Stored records
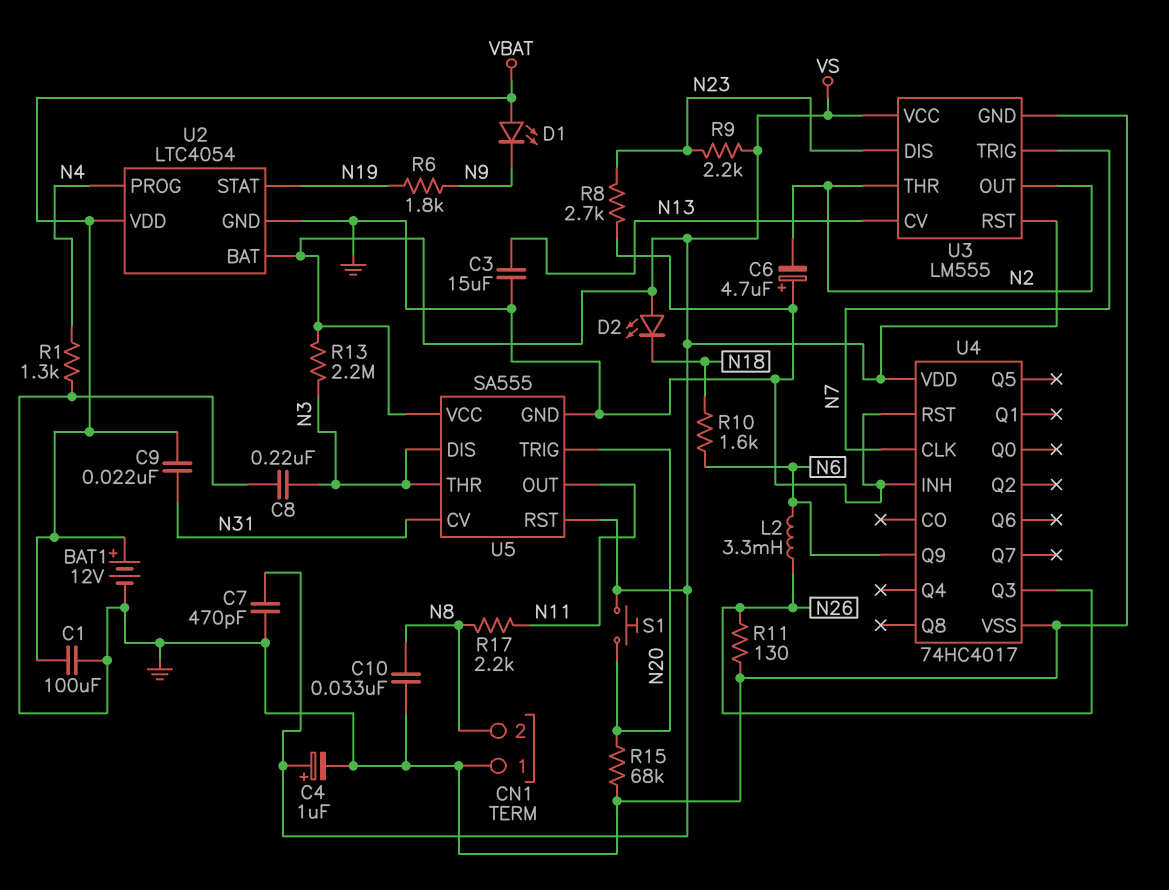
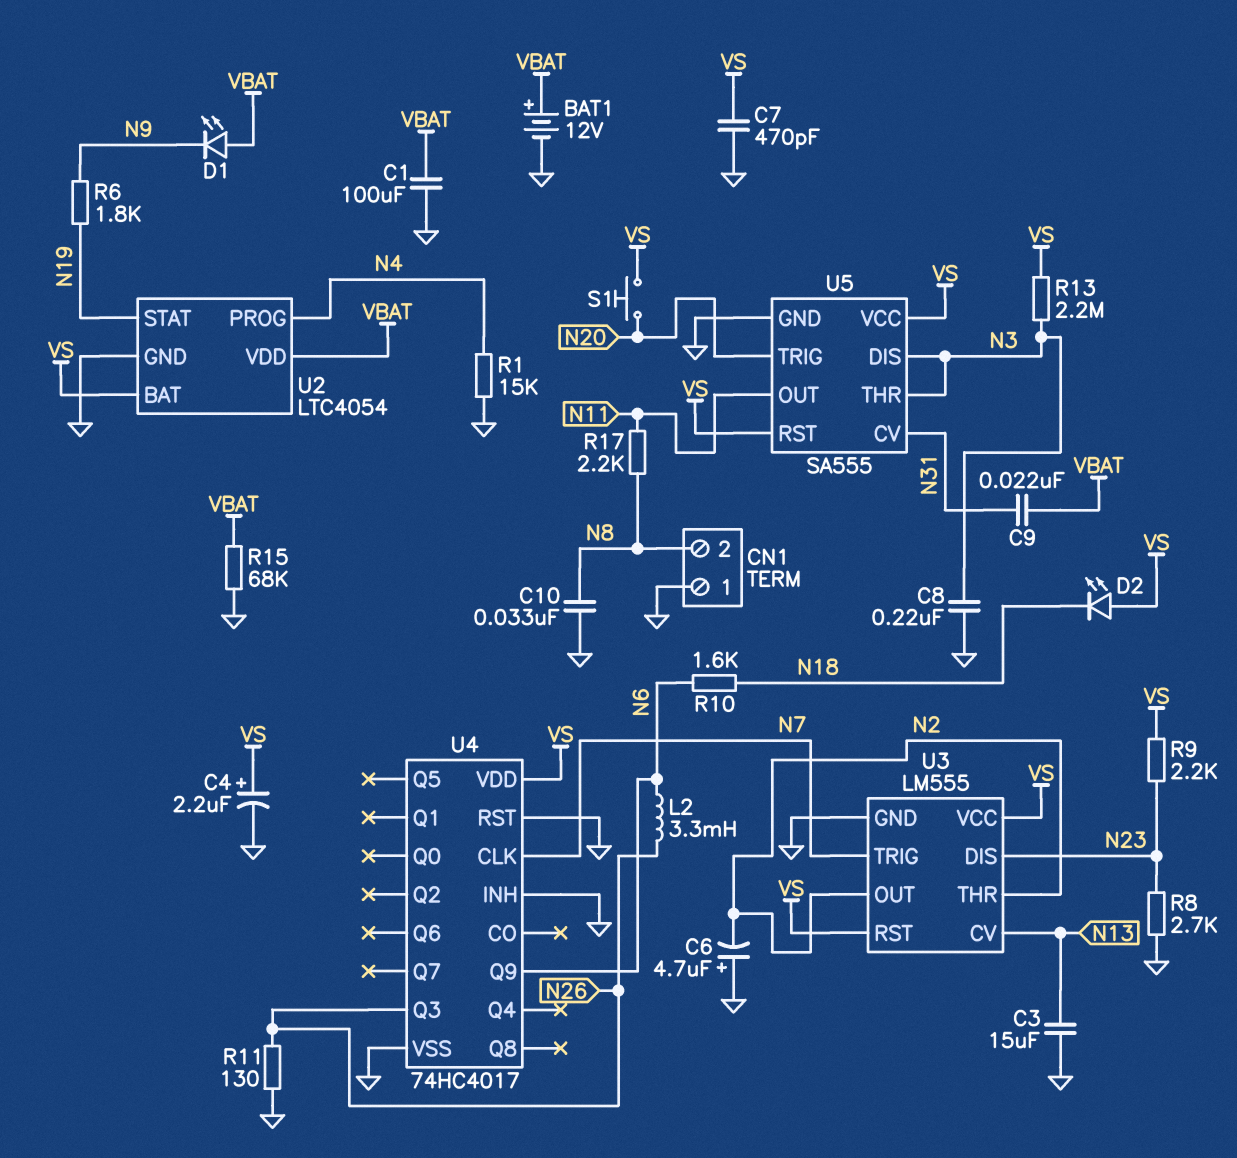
C4: 1uF (plus VS, minus GND) -> 2.2uF (plus VS, minus GND)
R1: 1.3k (GND, N4) -> 15k (GND, N4)
R15: 68k (GND, N20) -> 68k (GND, VBAT)

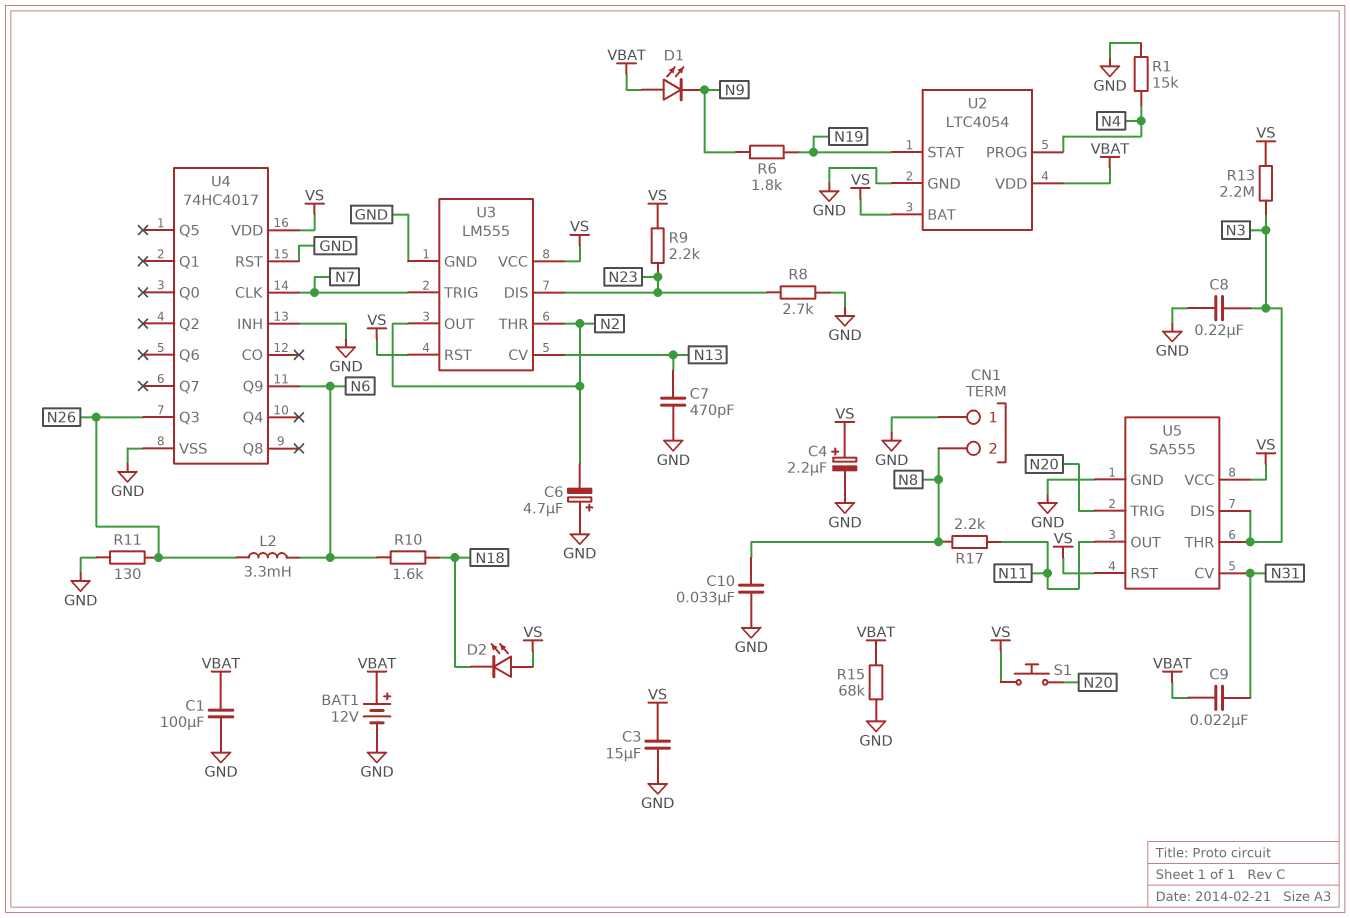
C3: 15uF (GND, N13) -> 15uF (GND, VS)
C7: 470pF (GND, VS) -> 470pF (GND, N13)

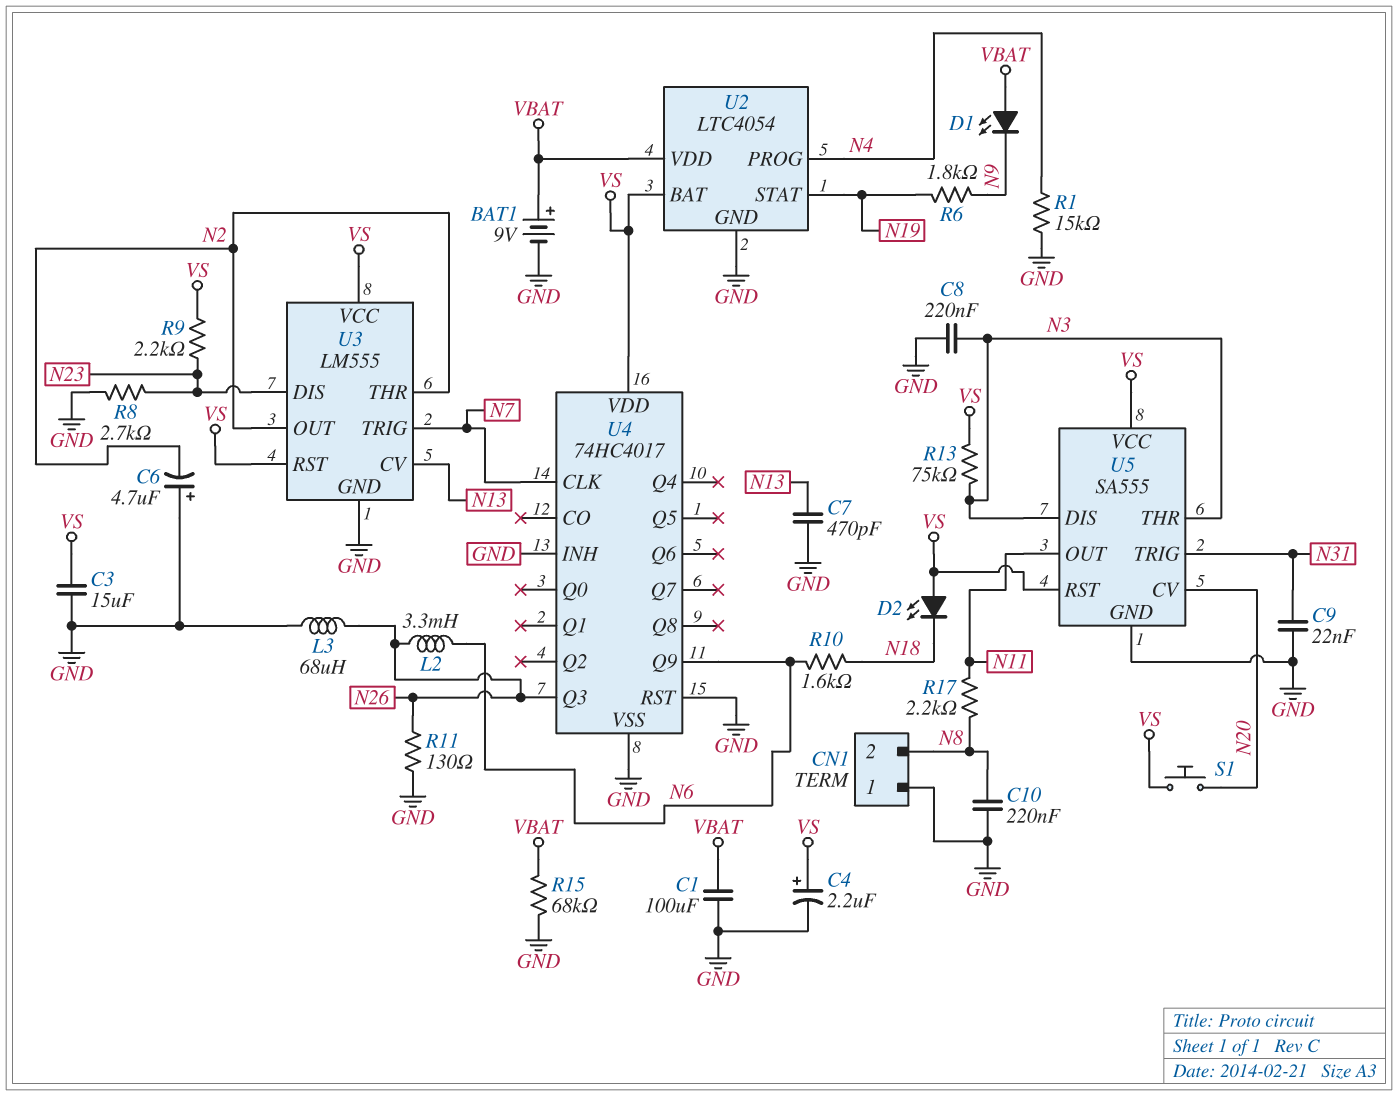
BAT1: 12V (plus VBAT, minus GND) -> 9V (plus VBAT, minus GND)
C9: 22nF (N31, VBAT) -> 22nF (GND, N31)
C10: 33nF (GND, N8) -> 220nF (GND, N8)
L3: none -> 68uH (GND, N26)
R13: 2.2M (N3, VS) -> 75k (N3, VS)
U5 pin CV: N31 -> N20
U5 pin TRIG: N20 -> N31

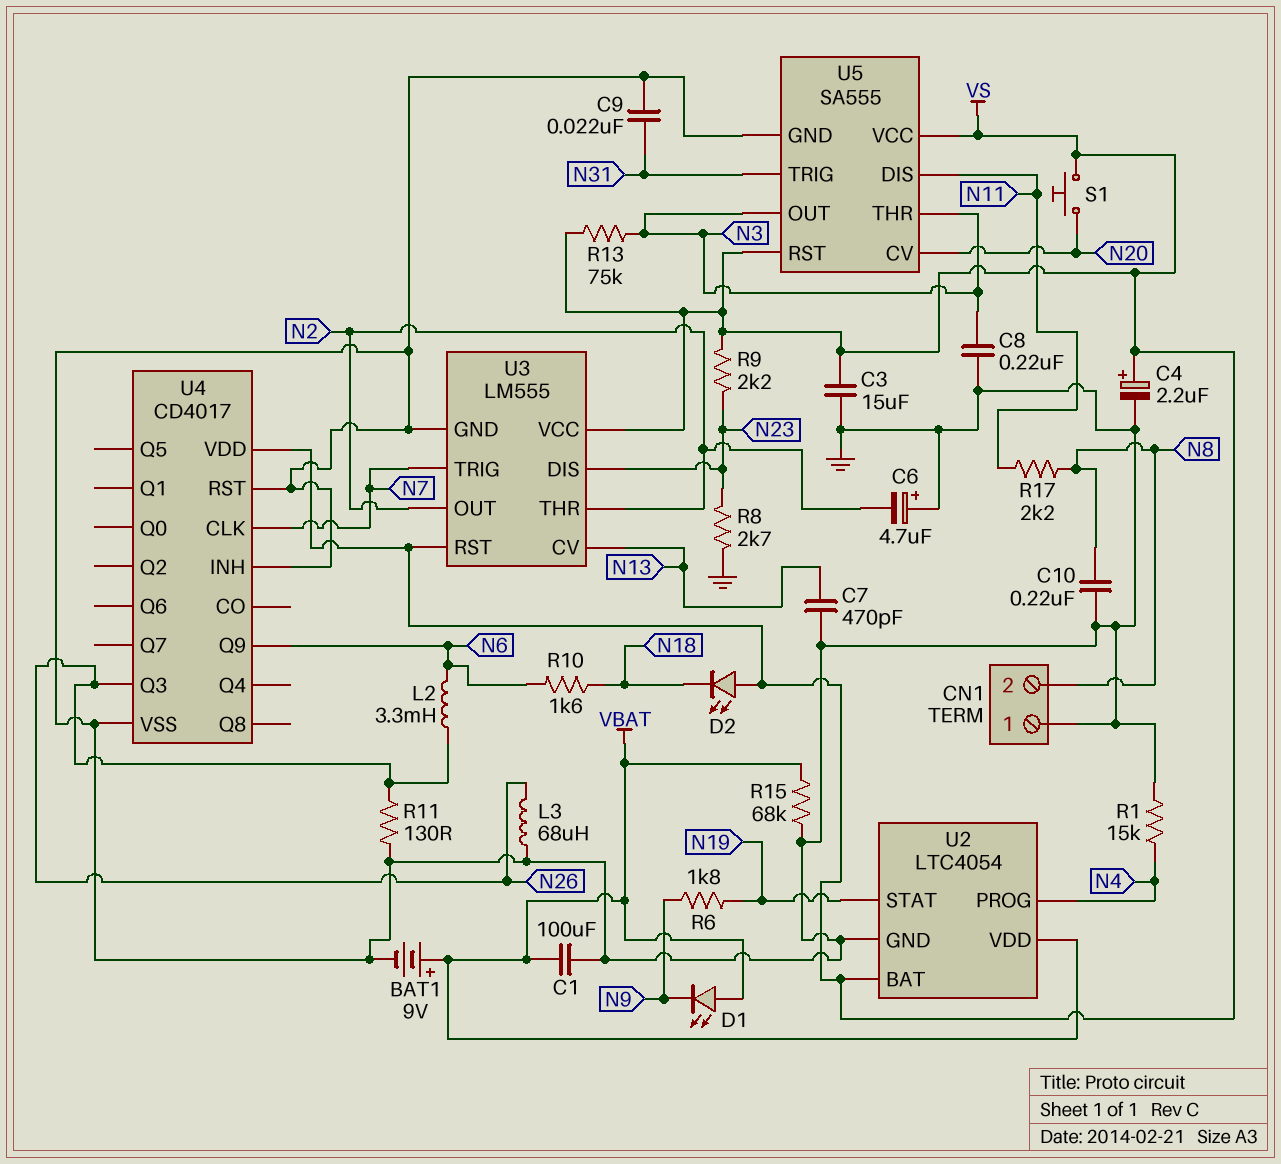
U4: 74HC4017 -> CD4017
U5 pin DIS: N3 -> N11
U5 pin OUT: N11 -> N3

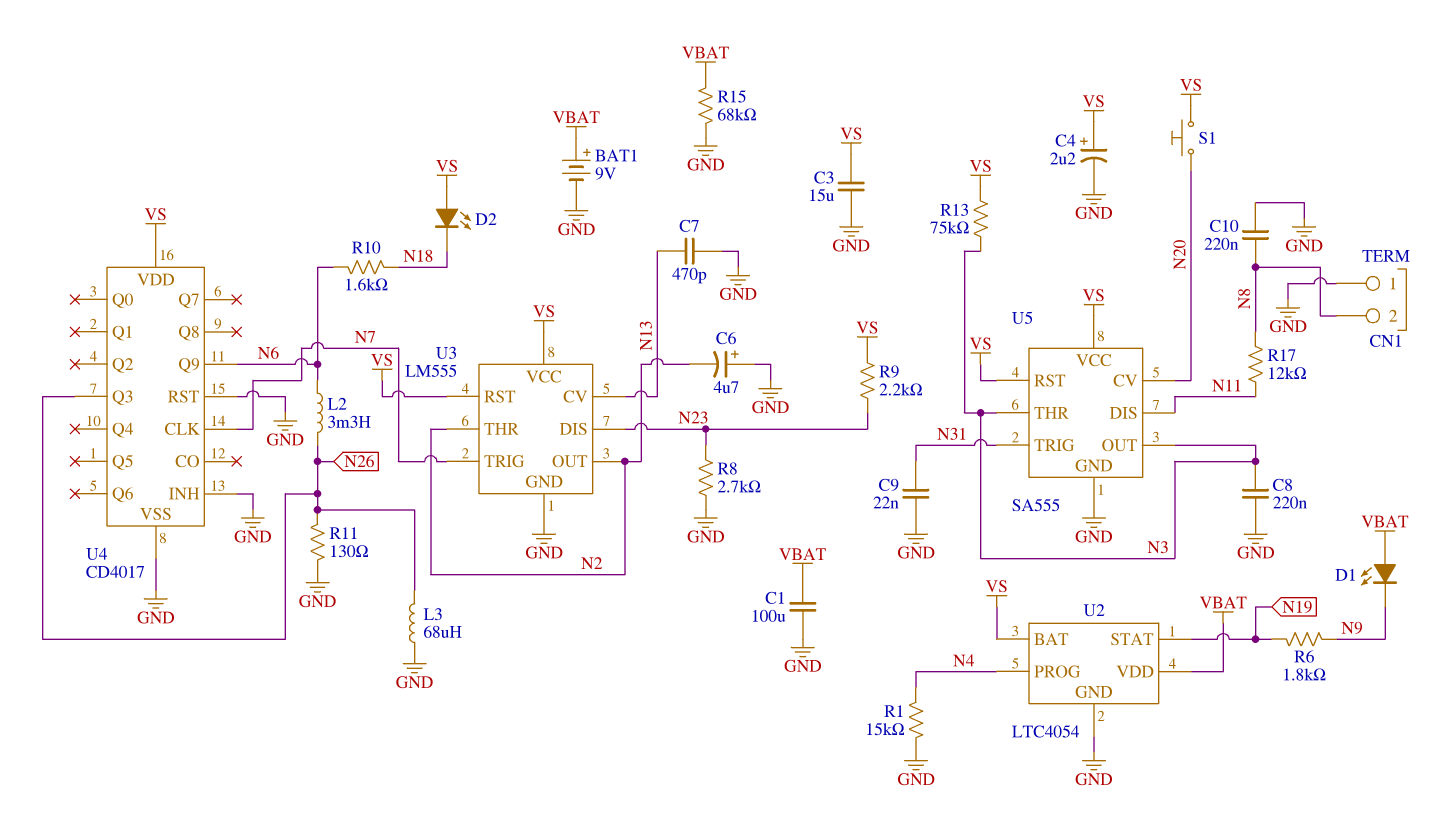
R17: 2.2k (N8, N11) -> 12k (N8, N11)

(What you have to do)
Output every entry exactly. Pictures stay out.

(Solution to this problem)
C4: 1uF (plus VS, minus GND) -> 2.2uF (plus VS, minus GND)
R1: 1.3k (GND, N4) -> 15k (GND, N4)
R15: 68k (GND, N20) -> 68k (GND, VBAT)

C3: 15uF (GND, N13) -> 15uF (GND, VS)
C7: 470pF (GND, VS) -> 470pF (GND, N13)

BAT1: 12V (plus VBAT, minus GND) -> 9V (plus VBAT, minus GND)
C9: 22nF (N31, VBAT) -> 22nF (GND, N31)
C10: 33nF (GND, N8) -> 220nF (GND, N8)
L3: none -> 68uH (GND, N26)
R13: 2.2M (N3, VS) -> 75k (N3, VS)
U5 pin CV: N31 -> N20
U5 pin TRIG: N20 -> N31

U4: 74HC4017 -> CD4017
U5 pin DIS: N3 -> N11
U5 pin OUT: N11 -> N3

R17: 2.2k (N8, N11) -> 12k (N8, N11)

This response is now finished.